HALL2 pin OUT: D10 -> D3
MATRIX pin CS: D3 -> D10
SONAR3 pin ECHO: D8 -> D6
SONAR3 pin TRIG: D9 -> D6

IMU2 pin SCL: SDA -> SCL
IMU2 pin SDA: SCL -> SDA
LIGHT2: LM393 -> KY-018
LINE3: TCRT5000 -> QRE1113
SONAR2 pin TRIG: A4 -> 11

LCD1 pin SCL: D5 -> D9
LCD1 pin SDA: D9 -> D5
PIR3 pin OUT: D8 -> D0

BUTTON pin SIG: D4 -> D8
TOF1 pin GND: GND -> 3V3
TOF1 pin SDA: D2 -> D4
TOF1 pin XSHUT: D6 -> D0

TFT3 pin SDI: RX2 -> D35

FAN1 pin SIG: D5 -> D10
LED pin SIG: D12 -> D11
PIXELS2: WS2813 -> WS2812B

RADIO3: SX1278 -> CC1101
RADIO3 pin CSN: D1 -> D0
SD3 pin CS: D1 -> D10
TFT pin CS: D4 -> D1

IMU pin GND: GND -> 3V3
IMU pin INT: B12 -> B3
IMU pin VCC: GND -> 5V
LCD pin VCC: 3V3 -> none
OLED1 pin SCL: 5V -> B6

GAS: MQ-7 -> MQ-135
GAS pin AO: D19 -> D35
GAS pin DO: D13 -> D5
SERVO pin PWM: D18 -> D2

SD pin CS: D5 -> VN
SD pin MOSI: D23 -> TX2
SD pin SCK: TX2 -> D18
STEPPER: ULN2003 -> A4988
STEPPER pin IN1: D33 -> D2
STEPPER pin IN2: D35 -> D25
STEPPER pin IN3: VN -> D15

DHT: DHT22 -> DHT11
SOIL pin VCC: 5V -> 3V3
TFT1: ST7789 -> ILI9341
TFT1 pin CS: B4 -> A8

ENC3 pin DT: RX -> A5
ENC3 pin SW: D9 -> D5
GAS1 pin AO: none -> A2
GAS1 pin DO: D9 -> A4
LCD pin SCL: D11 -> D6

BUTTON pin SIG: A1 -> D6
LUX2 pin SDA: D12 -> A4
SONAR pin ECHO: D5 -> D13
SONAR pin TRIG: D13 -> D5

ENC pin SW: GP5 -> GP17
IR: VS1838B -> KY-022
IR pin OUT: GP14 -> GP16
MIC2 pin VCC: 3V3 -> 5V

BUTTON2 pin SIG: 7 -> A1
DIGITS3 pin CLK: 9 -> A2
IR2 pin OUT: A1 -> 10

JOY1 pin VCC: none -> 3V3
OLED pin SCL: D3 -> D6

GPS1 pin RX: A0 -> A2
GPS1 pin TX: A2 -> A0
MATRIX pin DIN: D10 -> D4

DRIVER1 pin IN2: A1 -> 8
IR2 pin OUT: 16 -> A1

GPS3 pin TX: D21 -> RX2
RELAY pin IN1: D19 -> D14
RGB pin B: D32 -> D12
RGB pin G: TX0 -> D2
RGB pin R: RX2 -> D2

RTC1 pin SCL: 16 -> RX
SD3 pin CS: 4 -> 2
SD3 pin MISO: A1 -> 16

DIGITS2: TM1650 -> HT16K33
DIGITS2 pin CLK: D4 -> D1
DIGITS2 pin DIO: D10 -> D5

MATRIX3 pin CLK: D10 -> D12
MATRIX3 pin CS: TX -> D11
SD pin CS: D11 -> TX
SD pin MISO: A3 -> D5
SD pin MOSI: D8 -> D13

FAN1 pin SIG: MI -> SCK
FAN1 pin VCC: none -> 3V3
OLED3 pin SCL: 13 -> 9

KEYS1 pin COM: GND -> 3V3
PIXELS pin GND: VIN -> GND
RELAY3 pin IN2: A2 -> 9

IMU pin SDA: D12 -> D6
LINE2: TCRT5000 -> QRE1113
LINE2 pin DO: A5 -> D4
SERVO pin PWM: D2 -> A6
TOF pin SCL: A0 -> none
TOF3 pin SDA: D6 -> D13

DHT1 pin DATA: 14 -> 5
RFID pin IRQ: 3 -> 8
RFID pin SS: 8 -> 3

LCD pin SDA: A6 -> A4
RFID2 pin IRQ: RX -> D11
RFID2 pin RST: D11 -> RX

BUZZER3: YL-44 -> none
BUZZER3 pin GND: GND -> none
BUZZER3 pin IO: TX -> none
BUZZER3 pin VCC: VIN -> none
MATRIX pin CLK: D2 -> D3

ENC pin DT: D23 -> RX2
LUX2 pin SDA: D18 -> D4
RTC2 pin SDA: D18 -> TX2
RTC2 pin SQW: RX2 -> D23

▬▬▬

▸ **TASK ITEM**
Respond with only the number of lines above that include the string "none".

▸ **EXERCISE RESPONSE**
9